#### Directions
In the listing below, work out how many lines contain the string "building", matching case exactly. Reply with the number only.

#### Data entries
● ● ● ●

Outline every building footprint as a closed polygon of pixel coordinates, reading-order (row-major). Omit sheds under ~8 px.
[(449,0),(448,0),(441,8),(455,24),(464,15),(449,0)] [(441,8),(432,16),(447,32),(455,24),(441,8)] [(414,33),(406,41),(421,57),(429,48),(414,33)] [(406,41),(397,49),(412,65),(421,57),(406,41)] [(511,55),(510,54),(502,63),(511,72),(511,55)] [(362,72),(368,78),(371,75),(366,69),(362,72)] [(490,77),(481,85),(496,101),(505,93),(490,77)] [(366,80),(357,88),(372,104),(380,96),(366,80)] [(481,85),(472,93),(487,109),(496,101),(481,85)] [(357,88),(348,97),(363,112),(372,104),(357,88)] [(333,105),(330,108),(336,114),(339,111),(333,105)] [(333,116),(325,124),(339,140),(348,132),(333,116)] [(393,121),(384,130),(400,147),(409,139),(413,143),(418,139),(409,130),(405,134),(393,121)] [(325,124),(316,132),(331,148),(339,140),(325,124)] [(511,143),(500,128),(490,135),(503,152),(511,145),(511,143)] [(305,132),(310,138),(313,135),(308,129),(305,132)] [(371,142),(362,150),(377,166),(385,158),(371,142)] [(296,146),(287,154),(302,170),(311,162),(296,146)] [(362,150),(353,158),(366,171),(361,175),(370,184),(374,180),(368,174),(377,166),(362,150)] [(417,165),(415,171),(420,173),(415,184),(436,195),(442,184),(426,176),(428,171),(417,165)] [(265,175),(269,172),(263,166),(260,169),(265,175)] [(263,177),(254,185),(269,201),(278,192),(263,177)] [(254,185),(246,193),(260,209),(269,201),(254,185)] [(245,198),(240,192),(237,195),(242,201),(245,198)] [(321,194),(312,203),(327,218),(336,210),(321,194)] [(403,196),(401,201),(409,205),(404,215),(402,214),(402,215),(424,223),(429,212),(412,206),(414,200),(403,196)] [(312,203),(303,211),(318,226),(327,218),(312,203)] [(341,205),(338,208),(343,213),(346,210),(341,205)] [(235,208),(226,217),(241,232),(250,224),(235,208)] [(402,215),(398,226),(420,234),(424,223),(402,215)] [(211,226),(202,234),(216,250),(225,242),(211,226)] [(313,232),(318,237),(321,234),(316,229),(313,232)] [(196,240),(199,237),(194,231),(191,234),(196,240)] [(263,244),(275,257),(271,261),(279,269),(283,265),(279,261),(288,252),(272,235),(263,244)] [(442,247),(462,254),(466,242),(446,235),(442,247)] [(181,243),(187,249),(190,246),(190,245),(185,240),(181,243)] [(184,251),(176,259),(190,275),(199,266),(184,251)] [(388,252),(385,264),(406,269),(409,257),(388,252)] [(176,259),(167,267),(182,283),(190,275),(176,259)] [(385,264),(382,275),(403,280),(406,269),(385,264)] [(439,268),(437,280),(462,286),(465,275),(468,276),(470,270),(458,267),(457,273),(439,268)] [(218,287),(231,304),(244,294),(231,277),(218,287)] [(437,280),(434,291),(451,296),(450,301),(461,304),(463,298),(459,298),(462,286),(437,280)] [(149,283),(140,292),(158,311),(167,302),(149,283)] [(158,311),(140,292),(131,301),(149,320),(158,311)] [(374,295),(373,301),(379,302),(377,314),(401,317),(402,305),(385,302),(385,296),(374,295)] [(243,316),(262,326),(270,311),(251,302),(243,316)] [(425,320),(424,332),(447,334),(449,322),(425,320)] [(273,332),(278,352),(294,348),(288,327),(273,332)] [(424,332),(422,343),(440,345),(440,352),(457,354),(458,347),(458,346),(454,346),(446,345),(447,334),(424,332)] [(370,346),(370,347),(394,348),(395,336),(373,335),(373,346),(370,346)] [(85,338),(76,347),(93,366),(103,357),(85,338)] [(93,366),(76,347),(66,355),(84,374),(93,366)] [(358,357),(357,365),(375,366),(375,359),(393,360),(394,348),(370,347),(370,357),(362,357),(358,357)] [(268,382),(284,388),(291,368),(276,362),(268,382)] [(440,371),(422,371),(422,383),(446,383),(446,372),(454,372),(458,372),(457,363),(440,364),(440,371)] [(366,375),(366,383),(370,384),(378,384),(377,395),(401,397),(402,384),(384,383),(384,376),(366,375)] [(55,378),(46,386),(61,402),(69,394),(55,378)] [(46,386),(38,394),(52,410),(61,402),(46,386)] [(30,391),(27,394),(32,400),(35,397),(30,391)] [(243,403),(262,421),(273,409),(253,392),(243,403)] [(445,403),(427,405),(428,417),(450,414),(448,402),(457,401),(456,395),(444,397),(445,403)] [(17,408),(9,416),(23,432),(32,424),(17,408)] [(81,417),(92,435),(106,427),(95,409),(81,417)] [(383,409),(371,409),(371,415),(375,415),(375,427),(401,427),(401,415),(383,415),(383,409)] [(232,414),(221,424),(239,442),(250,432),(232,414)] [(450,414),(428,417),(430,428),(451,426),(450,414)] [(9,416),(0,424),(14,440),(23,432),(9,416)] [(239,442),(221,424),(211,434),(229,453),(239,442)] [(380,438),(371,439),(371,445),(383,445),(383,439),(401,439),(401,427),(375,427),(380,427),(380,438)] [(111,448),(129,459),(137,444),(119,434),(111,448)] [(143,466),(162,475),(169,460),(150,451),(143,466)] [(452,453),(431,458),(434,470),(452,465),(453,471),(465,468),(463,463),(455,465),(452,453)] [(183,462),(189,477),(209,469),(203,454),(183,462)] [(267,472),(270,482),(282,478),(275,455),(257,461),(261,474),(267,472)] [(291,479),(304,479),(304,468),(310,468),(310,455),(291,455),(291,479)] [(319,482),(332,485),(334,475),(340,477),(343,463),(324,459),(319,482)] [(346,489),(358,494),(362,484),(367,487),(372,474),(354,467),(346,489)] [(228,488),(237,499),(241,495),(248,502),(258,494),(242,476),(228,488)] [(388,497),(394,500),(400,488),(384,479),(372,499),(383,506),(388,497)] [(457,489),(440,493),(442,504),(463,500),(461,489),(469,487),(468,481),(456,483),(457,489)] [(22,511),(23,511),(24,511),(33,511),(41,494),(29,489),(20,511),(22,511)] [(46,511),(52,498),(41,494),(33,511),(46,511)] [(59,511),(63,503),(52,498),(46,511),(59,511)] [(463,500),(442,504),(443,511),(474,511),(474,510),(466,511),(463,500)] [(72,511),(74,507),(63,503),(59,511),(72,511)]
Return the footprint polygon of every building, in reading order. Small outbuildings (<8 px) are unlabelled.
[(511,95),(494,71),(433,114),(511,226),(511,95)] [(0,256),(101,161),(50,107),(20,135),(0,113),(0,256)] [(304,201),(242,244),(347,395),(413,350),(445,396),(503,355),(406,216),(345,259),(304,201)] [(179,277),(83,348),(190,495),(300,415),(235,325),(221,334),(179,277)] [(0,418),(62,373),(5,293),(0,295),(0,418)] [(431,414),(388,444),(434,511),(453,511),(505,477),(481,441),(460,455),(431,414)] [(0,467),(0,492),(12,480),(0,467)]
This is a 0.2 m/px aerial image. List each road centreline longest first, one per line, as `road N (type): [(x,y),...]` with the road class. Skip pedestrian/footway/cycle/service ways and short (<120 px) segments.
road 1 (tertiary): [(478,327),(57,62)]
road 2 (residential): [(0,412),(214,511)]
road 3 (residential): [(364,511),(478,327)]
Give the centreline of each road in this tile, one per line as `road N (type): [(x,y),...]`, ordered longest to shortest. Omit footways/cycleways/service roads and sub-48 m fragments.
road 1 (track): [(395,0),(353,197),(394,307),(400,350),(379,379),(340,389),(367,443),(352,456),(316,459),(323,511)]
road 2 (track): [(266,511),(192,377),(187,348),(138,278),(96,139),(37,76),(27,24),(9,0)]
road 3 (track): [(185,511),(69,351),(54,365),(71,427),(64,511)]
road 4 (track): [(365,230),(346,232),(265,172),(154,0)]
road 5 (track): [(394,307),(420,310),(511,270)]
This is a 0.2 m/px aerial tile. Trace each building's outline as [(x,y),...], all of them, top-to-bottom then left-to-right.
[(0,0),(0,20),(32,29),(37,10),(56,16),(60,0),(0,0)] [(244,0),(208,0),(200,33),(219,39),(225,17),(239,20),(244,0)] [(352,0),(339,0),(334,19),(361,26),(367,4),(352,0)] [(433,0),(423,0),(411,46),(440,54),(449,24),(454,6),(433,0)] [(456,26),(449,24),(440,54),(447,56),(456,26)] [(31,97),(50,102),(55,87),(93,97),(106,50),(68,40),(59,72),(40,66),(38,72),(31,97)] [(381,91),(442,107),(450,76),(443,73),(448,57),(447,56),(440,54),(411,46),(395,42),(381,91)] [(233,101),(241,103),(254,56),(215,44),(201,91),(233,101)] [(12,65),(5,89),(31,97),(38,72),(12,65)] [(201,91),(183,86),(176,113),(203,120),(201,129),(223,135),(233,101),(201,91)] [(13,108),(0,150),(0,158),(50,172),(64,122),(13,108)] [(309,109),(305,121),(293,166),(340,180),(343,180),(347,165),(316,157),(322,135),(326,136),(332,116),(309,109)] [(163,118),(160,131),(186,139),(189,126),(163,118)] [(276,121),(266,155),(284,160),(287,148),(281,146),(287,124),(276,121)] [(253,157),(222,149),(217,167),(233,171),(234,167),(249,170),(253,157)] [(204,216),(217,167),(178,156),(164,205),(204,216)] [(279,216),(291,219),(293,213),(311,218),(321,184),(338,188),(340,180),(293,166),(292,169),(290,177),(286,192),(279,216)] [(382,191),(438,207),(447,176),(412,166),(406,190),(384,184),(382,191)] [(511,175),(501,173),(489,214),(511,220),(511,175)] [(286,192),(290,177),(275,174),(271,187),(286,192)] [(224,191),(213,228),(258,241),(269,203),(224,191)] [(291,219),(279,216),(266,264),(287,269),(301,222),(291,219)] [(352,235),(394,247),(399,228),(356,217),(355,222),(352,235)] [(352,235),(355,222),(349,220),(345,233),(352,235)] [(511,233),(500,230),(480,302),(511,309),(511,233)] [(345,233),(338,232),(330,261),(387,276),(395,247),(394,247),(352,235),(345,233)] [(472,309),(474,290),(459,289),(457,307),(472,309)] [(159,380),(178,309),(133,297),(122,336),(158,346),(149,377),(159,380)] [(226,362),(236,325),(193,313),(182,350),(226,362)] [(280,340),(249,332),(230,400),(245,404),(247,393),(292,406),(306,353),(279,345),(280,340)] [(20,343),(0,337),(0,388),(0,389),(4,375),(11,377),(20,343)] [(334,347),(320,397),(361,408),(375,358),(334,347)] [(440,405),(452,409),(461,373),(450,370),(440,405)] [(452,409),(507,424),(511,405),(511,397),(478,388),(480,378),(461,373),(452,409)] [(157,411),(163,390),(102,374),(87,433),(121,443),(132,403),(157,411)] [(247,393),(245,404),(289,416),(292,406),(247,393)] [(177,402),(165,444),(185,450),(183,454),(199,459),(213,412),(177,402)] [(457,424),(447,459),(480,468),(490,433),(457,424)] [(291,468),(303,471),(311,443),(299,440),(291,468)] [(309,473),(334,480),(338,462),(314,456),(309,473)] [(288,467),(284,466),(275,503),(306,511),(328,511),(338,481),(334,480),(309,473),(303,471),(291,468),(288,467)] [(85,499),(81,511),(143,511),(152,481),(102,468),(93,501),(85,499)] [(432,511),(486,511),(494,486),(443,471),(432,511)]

● ● ● ●

#### Exercise solution
3